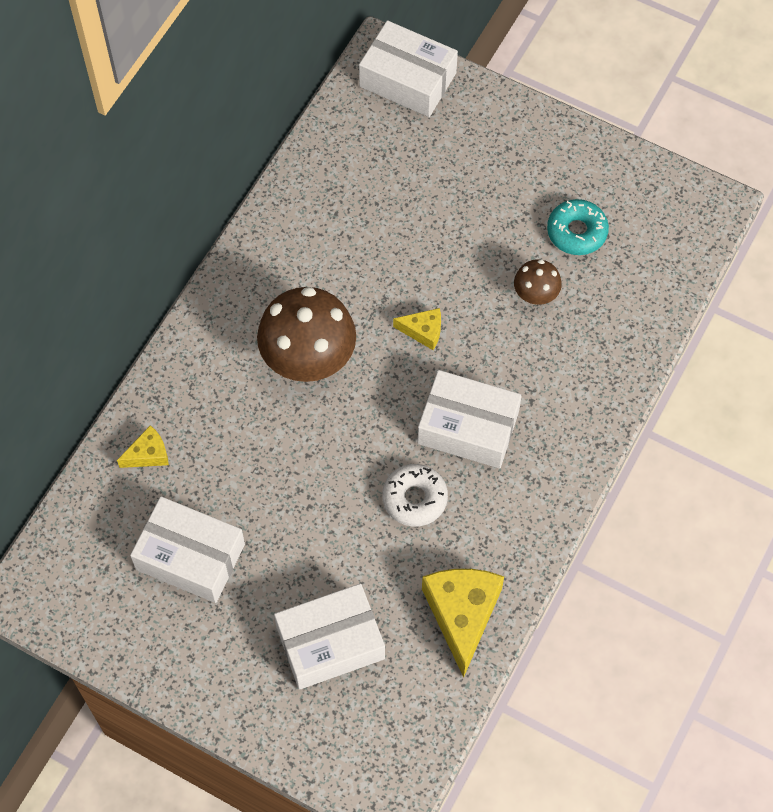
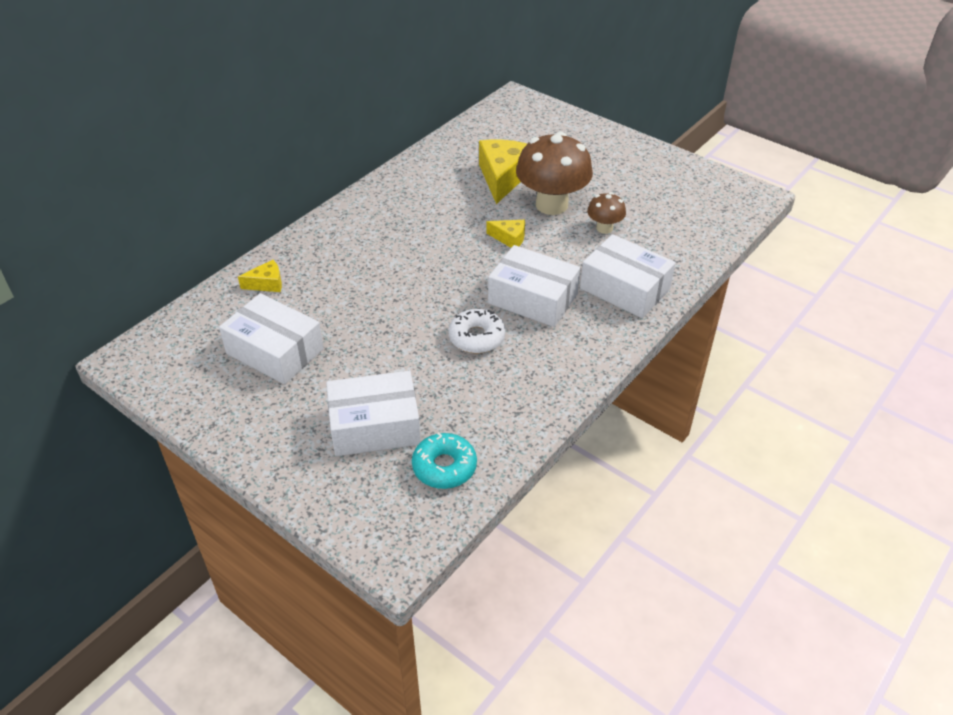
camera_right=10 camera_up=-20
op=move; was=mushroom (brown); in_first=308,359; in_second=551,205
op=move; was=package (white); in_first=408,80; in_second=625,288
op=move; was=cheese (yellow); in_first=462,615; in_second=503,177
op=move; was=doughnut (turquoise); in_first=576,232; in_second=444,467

..........

* Task prompt
Print every line of the material above exactly as it reads, skipping the pictures.

* Answer box
camera_right=10 camera_up=-20
op=move; was=mushroom (brown); in_first=308,359; in_second=551,205
op=move; was=package (white); in_first=408,80; in_second=625,288
op=move; was=cheese (yellow); in_first=462,615; in_second=503,177
op=move; was=doughnut (turquoise); in_first=576,232; in_second=444,467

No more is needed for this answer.